▶ _Goal of the exercise_
Every entry must be repeated exactly in the answer.

========================================================================

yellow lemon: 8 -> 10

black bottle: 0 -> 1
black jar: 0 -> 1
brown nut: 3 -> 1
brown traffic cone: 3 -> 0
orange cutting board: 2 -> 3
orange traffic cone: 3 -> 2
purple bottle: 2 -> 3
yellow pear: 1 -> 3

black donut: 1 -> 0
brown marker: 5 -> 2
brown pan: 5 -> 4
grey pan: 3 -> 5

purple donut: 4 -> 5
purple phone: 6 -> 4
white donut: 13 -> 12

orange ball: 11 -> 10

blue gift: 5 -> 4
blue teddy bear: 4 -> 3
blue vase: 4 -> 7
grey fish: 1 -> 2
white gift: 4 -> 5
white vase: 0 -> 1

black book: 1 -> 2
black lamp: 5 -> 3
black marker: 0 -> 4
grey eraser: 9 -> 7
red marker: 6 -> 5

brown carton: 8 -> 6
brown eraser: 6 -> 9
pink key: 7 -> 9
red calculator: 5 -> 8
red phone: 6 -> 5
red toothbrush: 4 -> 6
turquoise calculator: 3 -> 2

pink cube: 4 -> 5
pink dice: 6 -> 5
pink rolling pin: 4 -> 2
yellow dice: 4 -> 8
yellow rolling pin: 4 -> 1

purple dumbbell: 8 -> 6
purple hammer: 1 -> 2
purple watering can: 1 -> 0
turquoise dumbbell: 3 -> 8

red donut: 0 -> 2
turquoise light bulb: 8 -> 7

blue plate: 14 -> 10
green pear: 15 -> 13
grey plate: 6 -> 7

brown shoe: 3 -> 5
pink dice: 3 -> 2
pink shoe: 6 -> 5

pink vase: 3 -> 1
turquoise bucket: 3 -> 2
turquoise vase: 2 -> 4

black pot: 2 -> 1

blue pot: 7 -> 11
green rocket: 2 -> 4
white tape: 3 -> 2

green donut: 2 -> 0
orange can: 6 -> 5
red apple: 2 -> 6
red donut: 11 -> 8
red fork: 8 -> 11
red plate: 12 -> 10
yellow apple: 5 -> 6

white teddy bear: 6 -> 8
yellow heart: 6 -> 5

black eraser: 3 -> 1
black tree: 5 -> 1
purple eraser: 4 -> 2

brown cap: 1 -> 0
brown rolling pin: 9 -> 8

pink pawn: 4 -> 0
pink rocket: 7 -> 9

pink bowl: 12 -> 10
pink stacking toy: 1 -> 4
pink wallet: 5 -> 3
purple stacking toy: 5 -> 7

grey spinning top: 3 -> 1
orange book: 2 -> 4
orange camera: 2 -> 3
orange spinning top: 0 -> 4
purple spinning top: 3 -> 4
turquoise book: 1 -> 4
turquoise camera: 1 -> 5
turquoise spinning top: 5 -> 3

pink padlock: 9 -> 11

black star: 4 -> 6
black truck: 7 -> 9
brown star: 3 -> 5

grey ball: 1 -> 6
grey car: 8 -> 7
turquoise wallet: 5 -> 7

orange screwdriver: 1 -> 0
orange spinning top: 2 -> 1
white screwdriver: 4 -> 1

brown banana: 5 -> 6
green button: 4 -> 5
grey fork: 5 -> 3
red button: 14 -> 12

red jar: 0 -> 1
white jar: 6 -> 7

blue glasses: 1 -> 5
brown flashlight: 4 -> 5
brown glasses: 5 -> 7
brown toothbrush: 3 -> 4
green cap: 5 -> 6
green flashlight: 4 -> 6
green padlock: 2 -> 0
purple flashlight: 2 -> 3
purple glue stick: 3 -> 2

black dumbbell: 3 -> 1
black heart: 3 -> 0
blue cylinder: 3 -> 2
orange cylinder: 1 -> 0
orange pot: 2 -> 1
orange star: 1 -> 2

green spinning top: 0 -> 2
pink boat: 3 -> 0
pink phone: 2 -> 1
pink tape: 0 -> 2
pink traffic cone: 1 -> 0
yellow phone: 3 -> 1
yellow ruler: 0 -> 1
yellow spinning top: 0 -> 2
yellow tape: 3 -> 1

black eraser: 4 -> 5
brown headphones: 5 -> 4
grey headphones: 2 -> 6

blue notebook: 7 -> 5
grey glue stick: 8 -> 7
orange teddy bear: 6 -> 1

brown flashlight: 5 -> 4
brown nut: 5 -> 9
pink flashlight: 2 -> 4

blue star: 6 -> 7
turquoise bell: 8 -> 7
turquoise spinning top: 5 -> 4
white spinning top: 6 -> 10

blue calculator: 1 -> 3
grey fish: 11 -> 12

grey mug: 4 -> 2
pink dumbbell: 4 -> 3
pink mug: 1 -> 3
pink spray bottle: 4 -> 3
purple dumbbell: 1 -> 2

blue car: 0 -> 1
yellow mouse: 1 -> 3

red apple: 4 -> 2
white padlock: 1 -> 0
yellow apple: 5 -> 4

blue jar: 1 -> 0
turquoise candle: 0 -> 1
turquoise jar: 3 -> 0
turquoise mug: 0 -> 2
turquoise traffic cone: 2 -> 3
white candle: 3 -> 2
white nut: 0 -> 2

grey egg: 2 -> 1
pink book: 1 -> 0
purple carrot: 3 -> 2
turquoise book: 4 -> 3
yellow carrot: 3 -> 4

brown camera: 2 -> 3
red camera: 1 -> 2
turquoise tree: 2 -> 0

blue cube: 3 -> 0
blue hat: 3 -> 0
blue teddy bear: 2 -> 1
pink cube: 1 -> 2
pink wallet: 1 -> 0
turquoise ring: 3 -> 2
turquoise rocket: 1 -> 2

========================================================================

▶ _Response to this exercise_
yellow lemon: 8 -> 10

black bottle: 0 -> 1
black jar: 0 -> 1
brown nut: 3 -> 1
brown traffic cone: 3 -> 0
orange cutting board: 2 -> 3
orange traffic cone: 3 -> 2
purple bottle: 2 -> 3
yellow pear: 1 -> 3

black donut: 1 -> 0
brown marker: 5 -> 2
brown pan: 5 -> 4
grey pan: 3 -> 5

purple donut: 4 -> 5
purple phone: 6 -> 4
white donut: 13 -> 12

orange ball: 11 -> 10

blue gift: 5 -> 4
blue teddy bear: 4 -> 3
blue vase: 4 -> 7
grey fish: 1 -> 2
white gift: 4 -> 5
white vase: 0 -> 1

black book: 1 -> 2
black lamp: 5 -> 3
black marker: 0 -> 4
grey eraser: 9 -> 7
red marker: 6 -> 5

brown carton: 8 -> 6
brown eraser: 6 -> 9
pink key: 7 -> 9
red calculator: 5 -> 8
red phone: 6 -> 5
red toothbrush: 4 -> 6
turquoise calculator: 3 -> 2

pink cube: 4 -> 5
pink dice: 6 -> 5
pink rolling pin: 4 -> 2
yellow dice: 4 -> 8
yellow rolling pin: 4 -> 1

purple dumbbell: 8 -> 6
purple hammer: 1 -> 2
purple watering can: 1 -> 0
turquoise dumbbell: 3 -> 8

red donut: 0 -> 2
turquoise light bulb: 8 -> 7

blue plate: 14 -> 10
green pear: 15 -> 13
grey plate: 6 -> 7

brown shoe: 3 -> 5
pink dice: 3 -> 2
pink shoe: 6 -> 5

pink vase: 3 -> 1
turquoise bucket: 3 -> 2
turquoise vase: 2 -> 4

black pot: 2 -> 1

blue pot: 7 -> 11
green rocket: 2 -> 4
white tape: 3 -> 2

green donut: 2 -> 0
orange can: 6 -> 5
red apple: 2 -> 6
red donut: 11 -> 8
red fork: 8 -> 11
red plate: 12 -> 10
yellow apple: 5 -> 6

white teddy bear: 6 -> 8
yellow heart: 6 -> 5

black eraser: 3 -> 1
black tree: 5 -> 1
purple eraser: 4 -> 2

brown cap: 1 -> 0
brown rolling pin: 9 -> 8

pink pawn: 4 -> 0
pink rocket: 7 -> 9

pink bowl: 12 -> 10
pink stacking toy: 1 -> 4
pink wallet: 5 -> 3
purple stacking toy: 5 -> 7

grey spinning top: 3 -> 1
orange book: 2 -> 4
orange camera: 2 -> 3
orange spinning top: 0 -> 4
purple spinning top: 3 -> 4
turquoise book: 1 -> 4
turquoise camera: 1 -> 5
turquoise spinning top: 5 -> 3

pink padlock: 9 -> 11

black star: 4 -> 6
black truck: 7 -> 9
brown star: 3 -> 5

grey ball: 1 -> 6
grey car: 8 -> 7
turquoise wallet: 5 -> 7

orange screwdriver: 1 -> 0
orange spinning top: 2 -> 1
white screwdriver: 4 -> 1

brown banana: 5 -> 6
green button: 4 -> 5
grey fork: 5 -> 3
red button: 14 -> 12

red jar: 0 -> 1
white jar: 6 -> 7

blue glasses: 1 -> 5
brown flashlight: 4 -> 5
brown glasses: 5 -> 7
brown toothbrush: 3 -> 4
green cap: 5 -> 6
green flashlight: 4 -> 6
green padlock: 2 -> 0
purple flashlight: 2 -> 3
purple glue stick: 3 -> 2

black dumbbell: 3 -> 1
black heart: 3 -> 0
blue cylinder: 3 -> 2
orange cylinder: 1 -> 0
orange pot: 2 -> 1
orange star: 1 -> 2

green spinning top: 0 -> 2
pink boat: 3 -> 0
pink phone: 2 -> 1
pink tape: 0 -> 2
pink traffic cone: 1 -> 0
yellow phone: 3 -> 1
yellow ruler: 0 -> 1
yellow spinning top: 0 -> 2
yellow tape: 3 -> 1

black eraser: 4 -> 5
brown headphones: 5 -> 4
grey headphones: 2 -> 6

blue notebook: 7 -> 5
grey glue stick: 8 -> 7
orange teddy bear: 6 -> 1

brown flashlight: 5 -> 4
brown nut: 5 -> 9
pink flashlight: 2 -> 4

blue star: 6 -> 7
turquoise bell: 8 -> 7
turquoise spinning top: 5 -> 4
white spinning top: 6 -> 10

blue calculator: 1 -> 3
grey fish: 11 -> 12

grey mug: 4 -> 2
pink dumbbell: 4 -> 3
pink mug: 1 -> 3
pink spray bottle: 4 -> 3
purple dumbbell: 1 -> 2

blue car: 0 -> 1
yellow mouse: 1 -> 3

red apple: 4 -> 2
white padlock: 1 -> 0
yellow apple: 5 -> 4

blue jar: 1 -> 0
turquoise candle: 0 -> 1
turquoise jar: 3 -> 0
turquoise mug: 0 -> 2
turquoise traffic cone: 2 -> 3
white candle: 3 -> 2
white nut: 0 -> 2

grey egg: 2 -> 1
pink book: 1 -> 0
purple carrot: 3 -> 2
turquoise book: 4 -> 3
yellow carrot: 3 -> 4

brown camera: 2 -> 3
red camera: 1 -> 2
turquoise tree: 2 -> 0

blue cube: 3 -> 0
blue hat: 3 -> 0
blue teddy bear: 2 -> 1
pink cube: 1 -> 2
pink wallet: 1 -> 0
turquoise ring: 3 -> 2
turquoise rocket: 1 -> 2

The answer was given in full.